● **WHAT TO DO**
What lines in the records below mention "DGND"? List them all.

● **DATA SHOWN**
= = = =

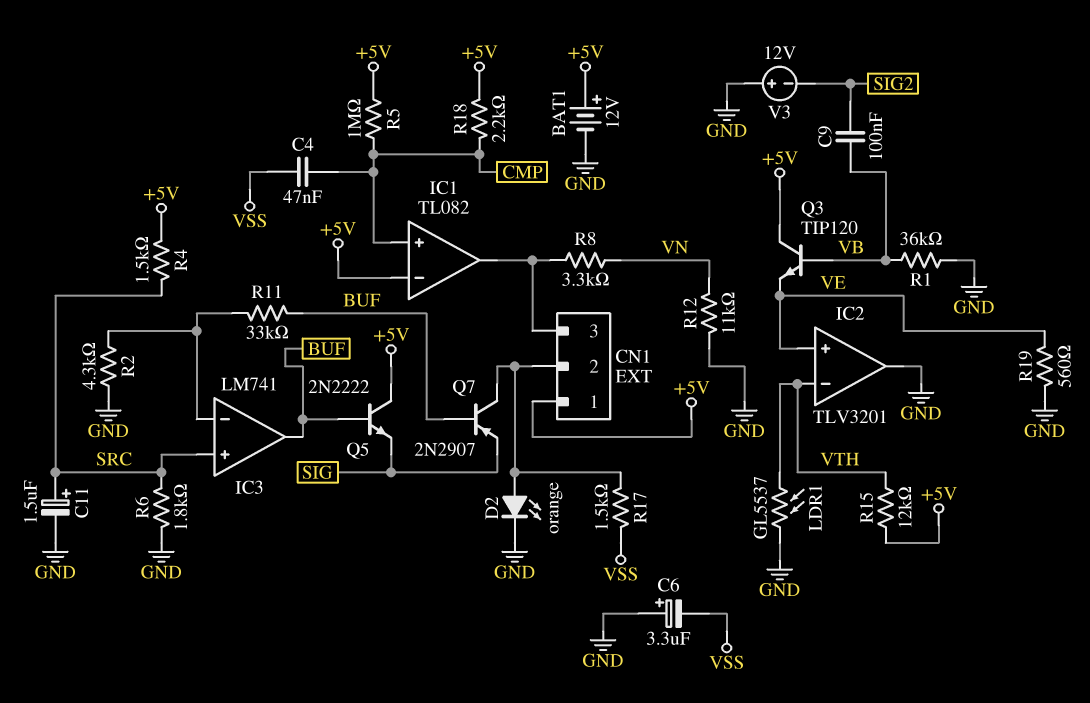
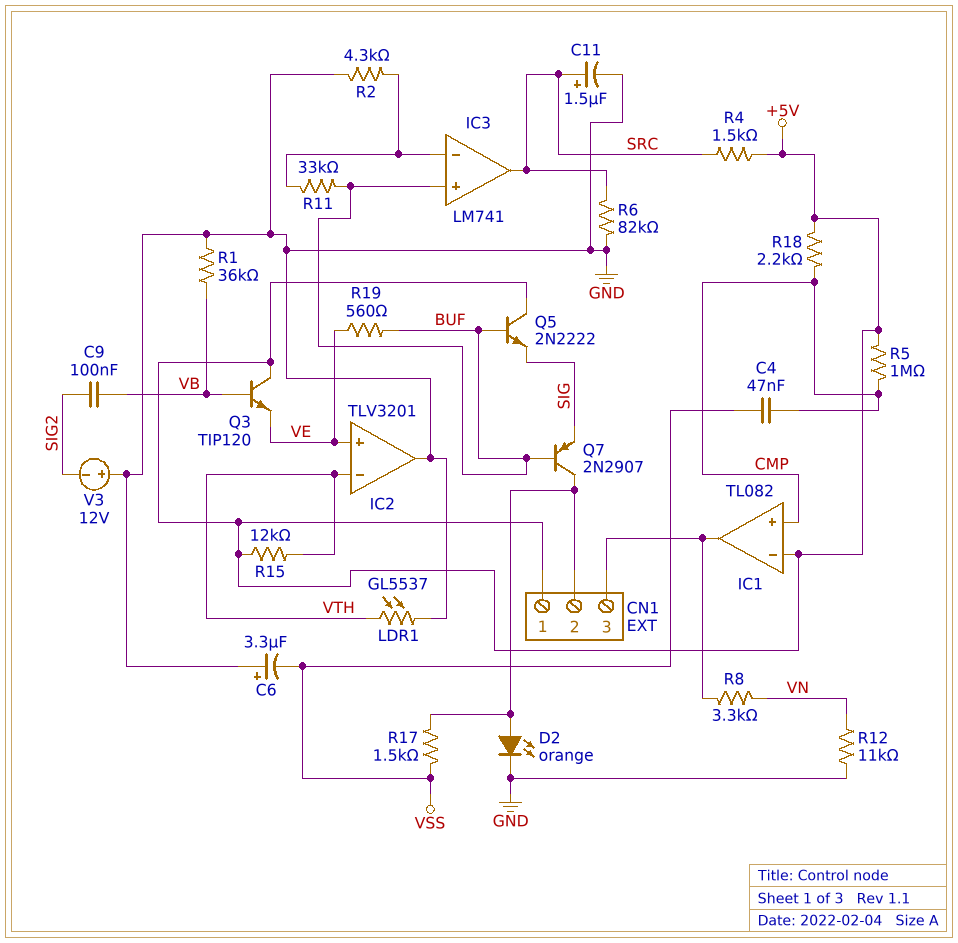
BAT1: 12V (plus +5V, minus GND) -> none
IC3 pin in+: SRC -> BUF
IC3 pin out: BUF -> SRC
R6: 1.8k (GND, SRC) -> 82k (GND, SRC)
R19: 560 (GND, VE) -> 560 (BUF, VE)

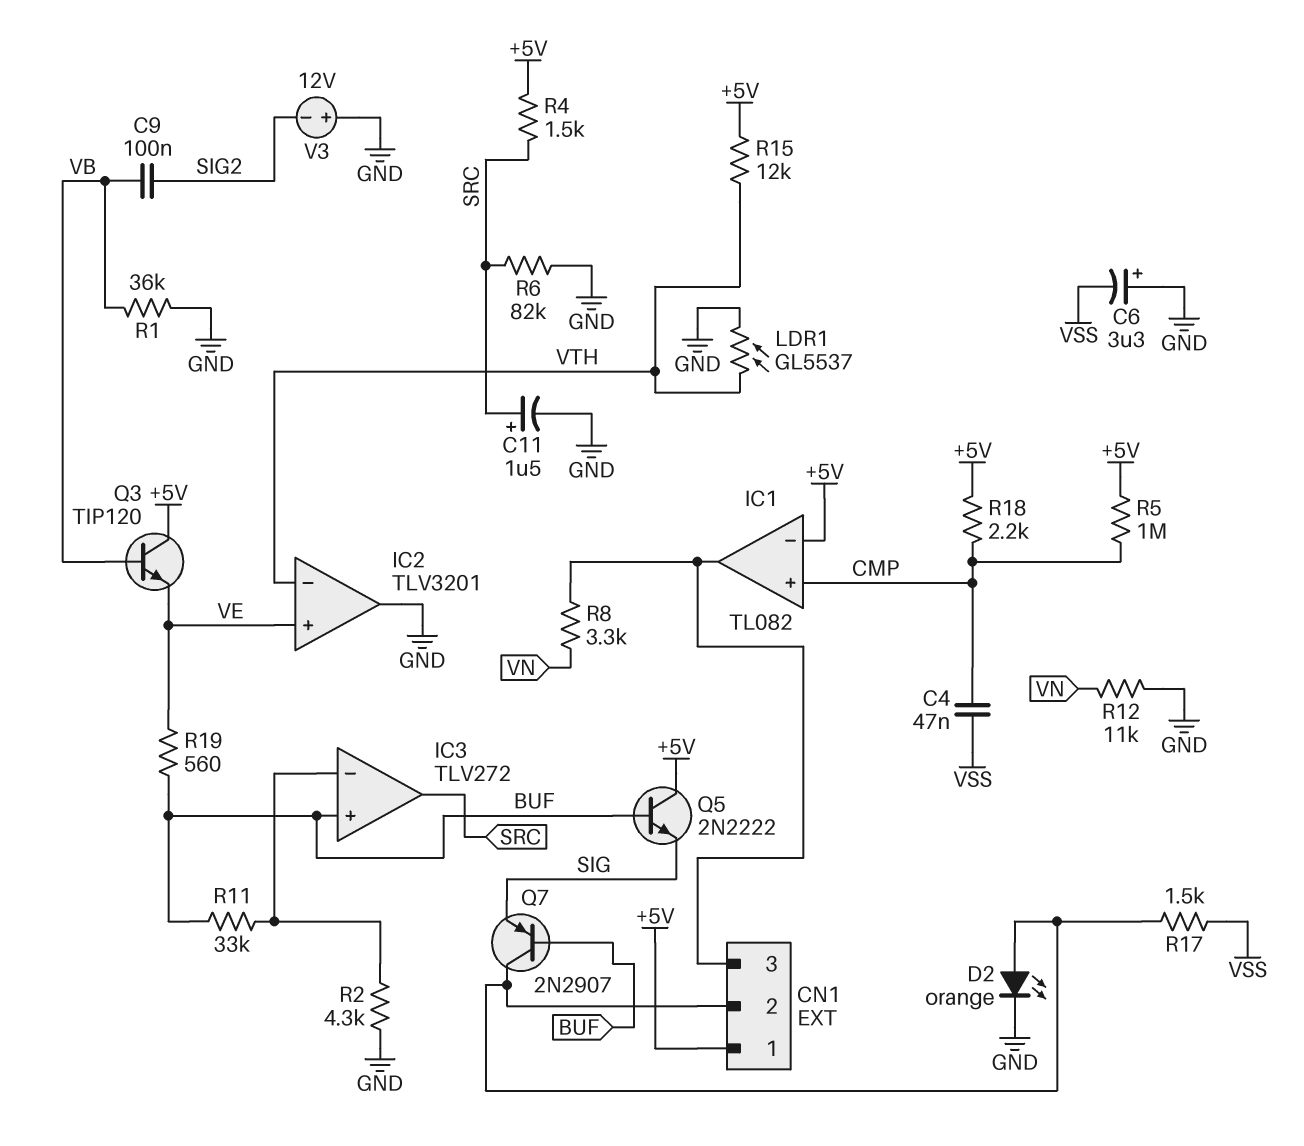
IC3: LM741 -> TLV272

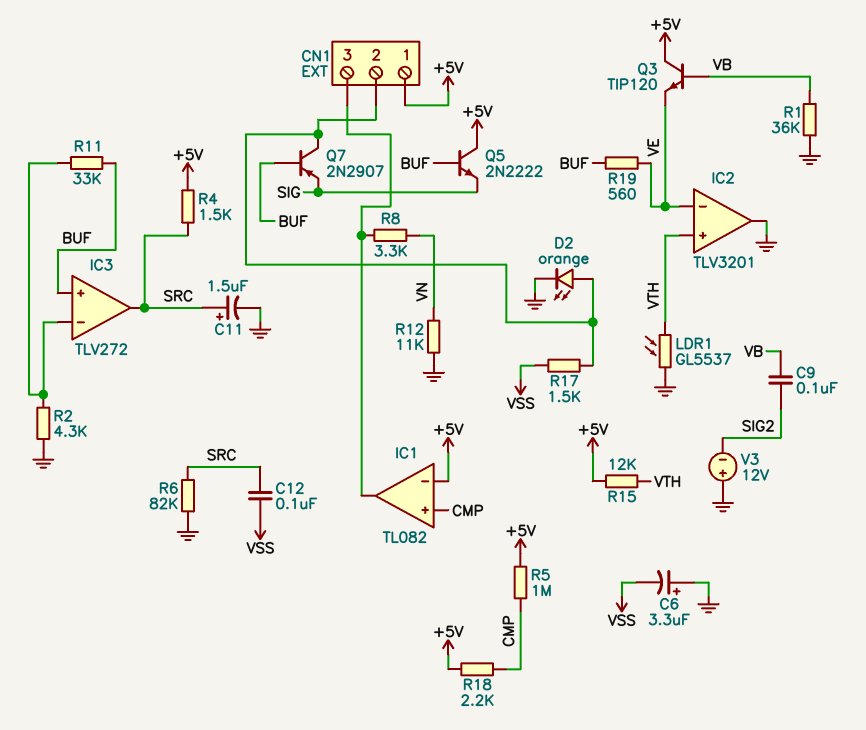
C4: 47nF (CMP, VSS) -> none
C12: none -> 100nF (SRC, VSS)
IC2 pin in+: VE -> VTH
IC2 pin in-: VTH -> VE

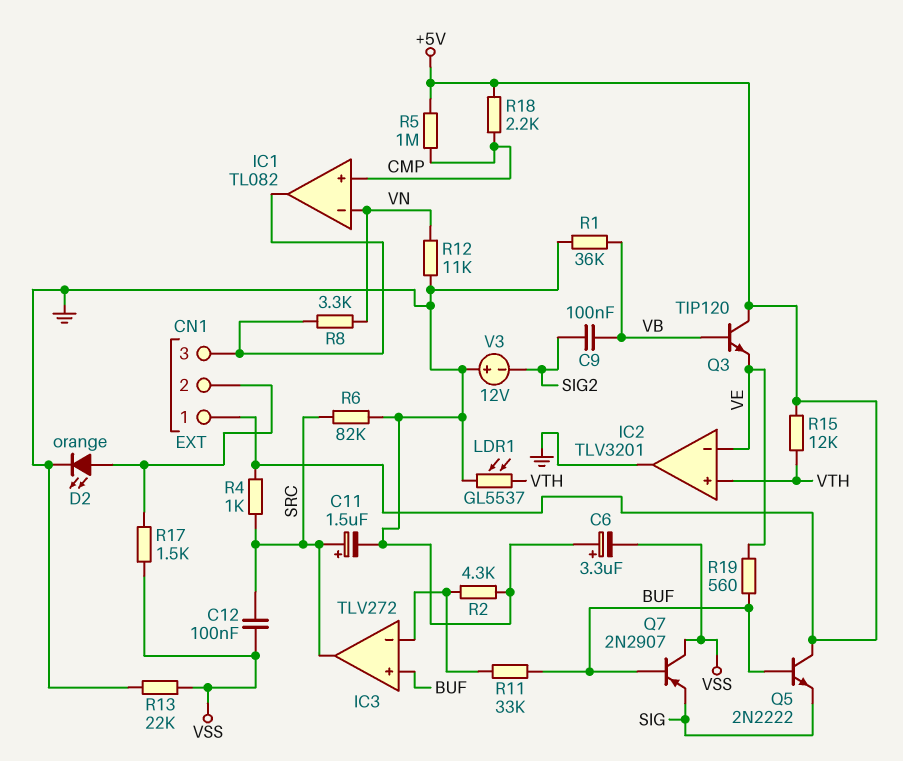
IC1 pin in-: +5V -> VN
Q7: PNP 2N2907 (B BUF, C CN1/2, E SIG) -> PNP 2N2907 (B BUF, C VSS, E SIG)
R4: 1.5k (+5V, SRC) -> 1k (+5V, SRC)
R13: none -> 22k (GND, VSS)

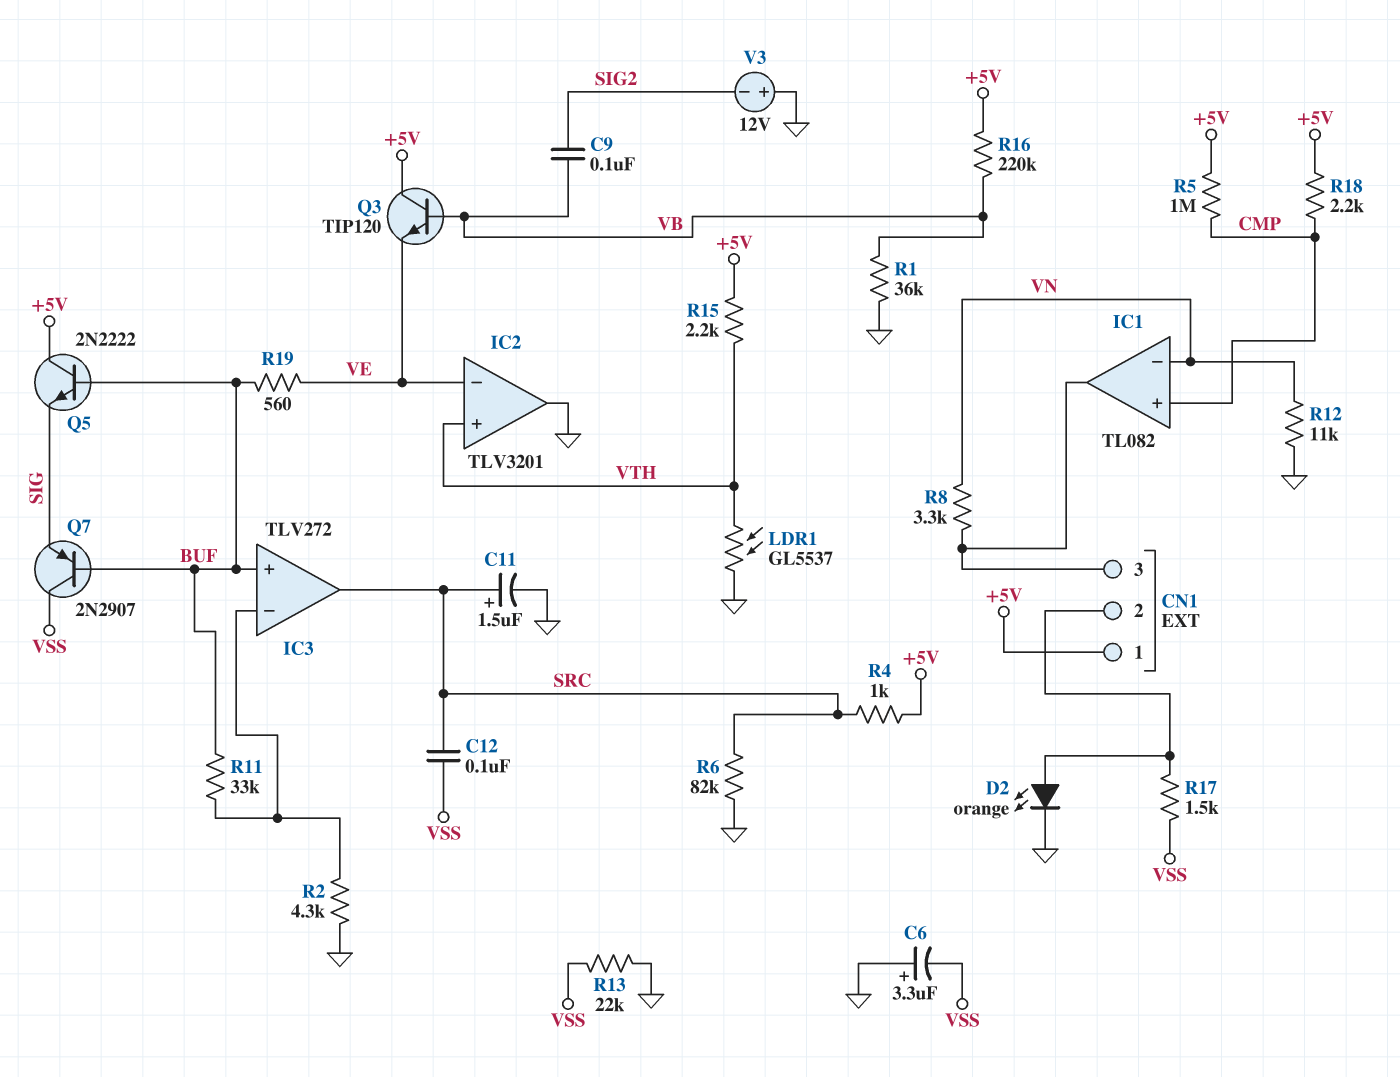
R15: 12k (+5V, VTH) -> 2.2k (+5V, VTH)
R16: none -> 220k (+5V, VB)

= = = =

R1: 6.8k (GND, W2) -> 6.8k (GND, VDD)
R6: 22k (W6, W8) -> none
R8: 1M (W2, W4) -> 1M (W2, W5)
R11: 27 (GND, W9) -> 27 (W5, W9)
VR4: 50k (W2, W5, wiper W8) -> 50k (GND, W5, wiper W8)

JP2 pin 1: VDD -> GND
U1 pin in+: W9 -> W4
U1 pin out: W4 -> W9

= = = =

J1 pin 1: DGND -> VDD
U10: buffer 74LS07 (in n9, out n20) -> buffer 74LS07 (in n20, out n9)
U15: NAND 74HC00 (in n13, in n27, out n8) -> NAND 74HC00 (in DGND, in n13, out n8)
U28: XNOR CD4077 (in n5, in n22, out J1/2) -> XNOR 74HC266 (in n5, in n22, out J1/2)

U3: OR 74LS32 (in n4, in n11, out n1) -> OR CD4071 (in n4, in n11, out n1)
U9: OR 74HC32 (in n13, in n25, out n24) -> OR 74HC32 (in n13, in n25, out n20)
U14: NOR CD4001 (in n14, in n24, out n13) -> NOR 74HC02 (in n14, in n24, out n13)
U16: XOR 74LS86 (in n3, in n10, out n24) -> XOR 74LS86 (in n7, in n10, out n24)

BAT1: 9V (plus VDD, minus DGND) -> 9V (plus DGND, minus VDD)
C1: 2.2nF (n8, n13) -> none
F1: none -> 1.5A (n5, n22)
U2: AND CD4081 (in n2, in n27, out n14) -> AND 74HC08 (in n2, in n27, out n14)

= = = =

● **ANSWER**
J1 pin 1: DGND -> VDD
U15: NAND 74HC00 (in n13, in n27, out n8) -> NAND 74HC00 (in DGND, in n13, out n8)
BAT1: 9V (plus VDD, minus DGND) -> 9V (plus DGND, minus VDD)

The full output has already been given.